## WORK INSTRUCTIONS
Would you please transcribe, exactly as written, the lines of the entries below starting at the one that holds "camera: 30 degrees left, 10 degrees down" and ending at the one that holds "kudamusax (orange) 432,335,58,62", both included?

(Data entries)
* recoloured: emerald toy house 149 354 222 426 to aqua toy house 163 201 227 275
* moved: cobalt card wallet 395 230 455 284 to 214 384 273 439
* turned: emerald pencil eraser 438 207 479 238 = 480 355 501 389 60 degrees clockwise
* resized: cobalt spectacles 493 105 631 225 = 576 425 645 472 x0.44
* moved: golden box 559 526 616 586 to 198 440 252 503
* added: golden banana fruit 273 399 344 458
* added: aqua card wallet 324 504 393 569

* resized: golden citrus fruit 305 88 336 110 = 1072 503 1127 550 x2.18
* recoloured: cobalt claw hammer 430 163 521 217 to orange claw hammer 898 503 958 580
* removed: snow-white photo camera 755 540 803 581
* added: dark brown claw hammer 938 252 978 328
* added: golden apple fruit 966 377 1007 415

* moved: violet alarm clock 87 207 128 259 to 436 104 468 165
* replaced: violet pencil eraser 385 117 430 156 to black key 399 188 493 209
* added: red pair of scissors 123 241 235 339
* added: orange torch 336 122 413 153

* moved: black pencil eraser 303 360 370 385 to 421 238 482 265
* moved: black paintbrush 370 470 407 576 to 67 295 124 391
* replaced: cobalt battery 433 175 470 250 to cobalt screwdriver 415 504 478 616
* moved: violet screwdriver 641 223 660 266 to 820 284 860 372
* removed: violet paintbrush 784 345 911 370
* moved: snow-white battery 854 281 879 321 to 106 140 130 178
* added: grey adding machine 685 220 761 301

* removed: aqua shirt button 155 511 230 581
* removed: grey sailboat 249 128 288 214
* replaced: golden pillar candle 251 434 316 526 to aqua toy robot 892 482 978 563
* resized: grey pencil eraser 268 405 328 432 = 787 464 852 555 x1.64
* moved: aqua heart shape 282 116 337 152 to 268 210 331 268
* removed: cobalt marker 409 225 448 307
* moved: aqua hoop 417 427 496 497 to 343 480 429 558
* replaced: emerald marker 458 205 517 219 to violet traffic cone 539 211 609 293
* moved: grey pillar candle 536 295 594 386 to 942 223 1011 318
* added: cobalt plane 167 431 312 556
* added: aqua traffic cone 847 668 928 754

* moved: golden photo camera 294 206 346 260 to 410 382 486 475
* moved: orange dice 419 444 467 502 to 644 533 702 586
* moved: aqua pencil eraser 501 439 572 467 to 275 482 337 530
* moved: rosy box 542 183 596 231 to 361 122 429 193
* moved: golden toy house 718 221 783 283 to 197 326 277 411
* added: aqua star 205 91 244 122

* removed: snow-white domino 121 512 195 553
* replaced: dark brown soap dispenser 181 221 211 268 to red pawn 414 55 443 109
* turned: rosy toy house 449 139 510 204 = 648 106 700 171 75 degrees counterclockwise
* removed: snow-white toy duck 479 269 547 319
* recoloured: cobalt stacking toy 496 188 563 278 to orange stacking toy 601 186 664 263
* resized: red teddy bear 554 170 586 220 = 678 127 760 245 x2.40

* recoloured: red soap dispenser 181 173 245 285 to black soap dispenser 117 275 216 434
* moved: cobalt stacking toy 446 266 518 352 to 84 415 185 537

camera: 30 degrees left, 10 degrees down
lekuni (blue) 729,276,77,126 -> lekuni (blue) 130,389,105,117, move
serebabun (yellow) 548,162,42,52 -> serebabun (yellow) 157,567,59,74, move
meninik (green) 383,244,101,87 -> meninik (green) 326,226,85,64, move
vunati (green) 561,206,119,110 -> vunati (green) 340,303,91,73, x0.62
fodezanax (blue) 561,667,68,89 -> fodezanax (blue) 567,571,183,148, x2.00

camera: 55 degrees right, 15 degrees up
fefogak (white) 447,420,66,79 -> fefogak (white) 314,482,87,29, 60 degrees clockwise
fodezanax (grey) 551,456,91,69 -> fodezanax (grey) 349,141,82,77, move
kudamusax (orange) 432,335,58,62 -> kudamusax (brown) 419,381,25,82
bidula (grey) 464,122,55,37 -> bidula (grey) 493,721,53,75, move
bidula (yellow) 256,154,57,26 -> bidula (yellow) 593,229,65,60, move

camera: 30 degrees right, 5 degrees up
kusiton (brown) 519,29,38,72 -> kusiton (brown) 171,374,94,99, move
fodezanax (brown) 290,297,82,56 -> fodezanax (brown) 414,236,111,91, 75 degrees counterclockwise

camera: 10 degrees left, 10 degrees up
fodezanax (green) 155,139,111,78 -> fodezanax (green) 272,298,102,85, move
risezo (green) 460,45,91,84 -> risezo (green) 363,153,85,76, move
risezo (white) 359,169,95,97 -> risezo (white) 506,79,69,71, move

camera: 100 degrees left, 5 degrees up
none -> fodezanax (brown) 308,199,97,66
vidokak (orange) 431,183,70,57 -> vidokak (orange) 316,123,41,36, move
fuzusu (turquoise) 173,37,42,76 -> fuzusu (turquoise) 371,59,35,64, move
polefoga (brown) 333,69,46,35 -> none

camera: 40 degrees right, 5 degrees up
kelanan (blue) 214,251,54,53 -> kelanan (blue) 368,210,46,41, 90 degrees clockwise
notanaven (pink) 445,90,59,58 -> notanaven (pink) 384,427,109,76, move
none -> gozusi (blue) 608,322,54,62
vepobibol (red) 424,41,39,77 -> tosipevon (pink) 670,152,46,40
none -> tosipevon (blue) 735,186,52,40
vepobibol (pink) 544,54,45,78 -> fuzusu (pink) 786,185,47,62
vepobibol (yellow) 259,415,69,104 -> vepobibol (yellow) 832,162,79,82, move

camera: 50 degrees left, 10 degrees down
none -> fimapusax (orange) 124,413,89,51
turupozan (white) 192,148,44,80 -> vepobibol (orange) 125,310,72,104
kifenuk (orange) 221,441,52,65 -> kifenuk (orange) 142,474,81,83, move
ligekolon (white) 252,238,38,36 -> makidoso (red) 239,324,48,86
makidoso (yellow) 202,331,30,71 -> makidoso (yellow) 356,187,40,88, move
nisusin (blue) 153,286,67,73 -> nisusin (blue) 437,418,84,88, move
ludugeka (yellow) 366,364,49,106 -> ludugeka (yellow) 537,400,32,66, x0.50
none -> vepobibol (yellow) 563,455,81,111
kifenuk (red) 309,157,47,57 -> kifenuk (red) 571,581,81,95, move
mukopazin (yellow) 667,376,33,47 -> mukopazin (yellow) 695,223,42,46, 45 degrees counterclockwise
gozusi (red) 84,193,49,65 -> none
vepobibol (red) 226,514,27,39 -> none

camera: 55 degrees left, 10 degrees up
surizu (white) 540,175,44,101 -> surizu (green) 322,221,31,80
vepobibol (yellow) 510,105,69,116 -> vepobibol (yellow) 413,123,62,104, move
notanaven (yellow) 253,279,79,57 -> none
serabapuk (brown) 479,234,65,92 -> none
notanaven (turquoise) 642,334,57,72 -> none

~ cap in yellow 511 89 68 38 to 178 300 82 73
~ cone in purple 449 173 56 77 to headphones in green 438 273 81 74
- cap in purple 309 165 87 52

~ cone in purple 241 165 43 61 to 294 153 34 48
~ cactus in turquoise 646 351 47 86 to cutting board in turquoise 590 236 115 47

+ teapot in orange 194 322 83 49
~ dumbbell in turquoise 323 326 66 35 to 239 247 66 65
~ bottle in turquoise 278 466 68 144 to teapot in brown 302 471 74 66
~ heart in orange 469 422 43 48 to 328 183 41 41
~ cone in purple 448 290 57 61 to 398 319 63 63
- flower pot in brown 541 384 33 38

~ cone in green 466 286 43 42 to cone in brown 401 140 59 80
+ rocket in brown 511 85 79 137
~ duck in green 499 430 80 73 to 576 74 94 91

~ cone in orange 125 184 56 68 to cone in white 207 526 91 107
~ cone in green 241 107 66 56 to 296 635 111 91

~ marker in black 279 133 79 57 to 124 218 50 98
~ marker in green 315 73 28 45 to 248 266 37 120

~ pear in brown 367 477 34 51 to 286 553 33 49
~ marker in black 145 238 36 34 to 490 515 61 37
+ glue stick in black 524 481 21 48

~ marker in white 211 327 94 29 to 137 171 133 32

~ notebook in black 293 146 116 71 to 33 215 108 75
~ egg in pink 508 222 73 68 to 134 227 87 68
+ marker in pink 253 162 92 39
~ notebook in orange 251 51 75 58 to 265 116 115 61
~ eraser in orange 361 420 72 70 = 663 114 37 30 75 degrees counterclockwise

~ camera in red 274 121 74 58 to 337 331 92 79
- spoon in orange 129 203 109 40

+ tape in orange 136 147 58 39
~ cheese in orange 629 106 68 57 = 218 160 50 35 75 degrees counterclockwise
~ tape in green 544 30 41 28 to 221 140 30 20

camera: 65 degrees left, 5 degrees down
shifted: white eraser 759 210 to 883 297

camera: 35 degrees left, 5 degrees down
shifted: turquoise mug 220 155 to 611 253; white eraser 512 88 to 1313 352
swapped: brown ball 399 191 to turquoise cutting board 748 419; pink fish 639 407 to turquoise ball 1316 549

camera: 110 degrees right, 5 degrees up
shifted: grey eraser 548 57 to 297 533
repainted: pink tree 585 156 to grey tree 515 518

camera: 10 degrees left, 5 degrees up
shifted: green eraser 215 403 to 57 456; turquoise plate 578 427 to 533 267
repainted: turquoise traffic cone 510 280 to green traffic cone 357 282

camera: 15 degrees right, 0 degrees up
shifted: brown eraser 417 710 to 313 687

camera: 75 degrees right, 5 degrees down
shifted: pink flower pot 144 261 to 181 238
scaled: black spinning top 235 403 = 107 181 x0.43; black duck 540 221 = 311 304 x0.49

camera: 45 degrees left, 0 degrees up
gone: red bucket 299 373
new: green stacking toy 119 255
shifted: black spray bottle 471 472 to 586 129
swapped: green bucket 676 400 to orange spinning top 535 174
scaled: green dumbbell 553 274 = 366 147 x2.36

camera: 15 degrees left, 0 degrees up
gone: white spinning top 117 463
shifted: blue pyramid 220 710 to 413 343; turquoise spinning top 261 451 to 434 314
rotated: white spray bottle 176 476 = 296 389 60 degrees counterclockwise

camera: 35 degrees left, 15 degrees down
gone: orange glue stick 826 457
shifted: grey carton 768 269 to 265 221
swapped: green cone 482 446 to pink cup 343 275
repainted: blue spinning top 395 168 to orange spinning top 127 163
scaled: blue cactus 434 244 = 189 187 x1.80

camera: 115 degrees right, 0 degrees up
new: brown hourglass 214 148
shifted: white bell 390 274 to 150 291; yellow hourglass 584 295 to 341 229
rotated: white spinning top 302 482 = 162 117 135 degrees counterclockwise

## TASK SOLUTION
camera: 30 degrees left, 10 degrees down
lekuni (blue) 729,276,77,126 -> lekuni (blue) 130,389,105,117, move
serebabun (yellow) 548,162,42,52 -> serebabun (yellow) 157,567,59,74, move
meninik (green) 383,244,101,87 -> meninik (green) 326,226,85,64, move
vunati (green) 561,206,119,110 -> vunati (green) 340,303,91,73, x0.62
fodezanax (blue) 561,667,68,89 -> fodezanax (blue) 567,571,183,148, x2.00

camera: 55 degrees right, 15 degrees up
fefogak (white) 447,420,66,79 -> fefogak (white) 314,482,87,29, 60 degrees clockwise
fodezanax (grey) 551,456,91,69 -> fodezanax (grey) 349,141,82,77, move
kudamusax (orange) 432,335,58,62 -> kudamusax (brown) 419,381,25,82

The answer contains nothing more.